**Your assignment:**
Two lines mark the range in the entries below: the one holding "camera: 160 degrees right, 0 degrees up" and the one holding "(526, 158) = (561, 225): none -> orange pawn". Set down those two and all lines between them, exactly.

(Records contained in a dataset)
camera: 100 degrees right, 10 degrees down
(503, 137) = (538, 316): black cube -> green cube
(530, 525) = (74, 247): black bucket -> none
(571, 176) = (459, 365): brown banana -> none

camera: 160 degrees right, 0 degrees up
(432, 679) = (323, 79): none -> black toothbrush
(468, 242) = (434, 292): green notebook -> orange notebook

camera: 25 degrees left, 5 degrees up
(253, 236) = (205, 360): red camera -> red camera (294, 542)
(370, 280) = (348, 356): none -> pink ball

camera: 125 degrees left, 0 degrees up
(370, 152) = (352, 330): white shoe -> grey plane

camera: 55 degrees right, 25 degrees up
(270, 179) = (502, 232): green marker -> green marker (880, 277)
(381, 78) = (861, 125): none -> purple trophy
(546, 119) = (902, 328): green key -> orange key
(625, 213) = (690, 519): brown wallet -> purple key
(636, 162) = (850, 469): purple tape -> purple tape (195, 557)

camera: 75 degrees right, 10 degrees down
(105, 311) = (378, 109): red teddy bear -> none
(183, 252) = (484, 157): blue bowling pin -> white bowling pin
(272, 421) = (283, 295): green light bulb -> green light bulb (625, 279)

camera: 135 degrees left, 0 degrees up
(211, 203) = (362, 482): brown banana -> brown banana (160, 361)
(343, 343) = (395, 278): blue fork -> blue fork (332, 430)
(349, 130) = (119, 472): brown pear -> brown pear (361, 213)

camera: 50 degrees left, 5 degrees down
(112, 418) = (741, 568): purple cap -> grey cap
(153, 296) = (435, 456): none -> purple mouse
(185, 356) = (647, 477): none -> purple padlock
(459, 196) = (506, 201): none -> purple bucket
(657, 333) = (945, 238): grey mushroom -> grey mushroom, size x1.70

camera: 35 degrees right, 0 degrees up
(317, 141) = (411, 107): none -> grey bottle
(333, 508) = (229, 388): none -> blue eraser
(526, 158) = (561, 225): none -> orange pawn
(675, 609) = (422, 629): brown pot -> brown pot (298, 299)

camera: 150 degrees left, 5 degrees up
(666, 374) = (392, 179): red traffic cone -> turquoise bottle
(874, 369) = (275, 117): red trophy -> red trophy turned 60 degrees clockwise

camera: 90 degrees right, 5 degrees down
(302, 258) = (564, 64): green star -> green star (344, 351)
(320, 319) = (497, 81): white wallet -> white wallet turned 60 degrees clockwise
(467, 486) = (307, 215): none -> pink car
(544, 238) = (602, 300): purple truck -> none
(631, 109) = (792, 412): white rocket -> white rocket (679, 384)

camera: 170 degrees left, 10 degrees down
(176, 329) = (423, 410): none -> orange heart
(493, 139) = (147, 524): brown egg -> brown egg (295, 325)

**Task output:**
camera: 160 degrees right, 0 degrees up
(432, 679) = (323, 79): none -> black toothbrush
(468, 242) = (434, 292): green notebook -> orange notebook

camera: 25 degrees left, 5 degrees up
(253, 236) = (205, 360): red camera -> red camera (294, 542)
(370, 280) = (348, 356): none -> pink ball

camera: 125 degrees left, 0 degrees up
(370, 152) = (352, 330): white shoe -> grey plane

camera: 55 degrees right, 25 degrees up
(270, 179) = (502, 232): green marker -> green marker (880, 277)
(381, 78) = (861, 125): none -> purple trophy
(546, 119) = (902, 328): green key -> orange key
(625, 213) = (690, 519): brown wallet -> purple key
(636, 162) = (850, 469): purple tape -> purple tape (195, 557)

camera: 75 degrees right, 10 degrees down
(105, 311) = (378, 109): red teddy bear -> none
(183, 252) = (484, 157): blue bowling pin -> white bowling pin
(272, 421) = (283, 295): green light bulb -> green light bulb (625, 279)

camera: 135 degrees left, 0 degrees up
(211, 203) = (362, 482): brown banana -> brown banana (160, 361)
(343, 343) = (395, 278): blue fork -> blue fork (332, 430)
(349, 130) = (119, 472): brown pear -> brown pear (361, 213)

camera: 50 degrees left, 5 degrees down
(112, 418) = (741, 568): purple cap -> grey cap
(153, 296) = (435, 456): none -> purple mouse
(185, 356) = (647, 477): none -> purple padlock
(459, 196) = (506, 201): none -> purple bucket
(657, 333) = (945, 238): grey mushroom -> grey mushroom, size x1.70

camera: 35 degrees right, 0 degrees up
(317, 141) = (411, 107): none -> grey bottle
(333, 508) = (229, 388): none -> blue eraser
(526, 158) = (561, 225): none -> orange pawn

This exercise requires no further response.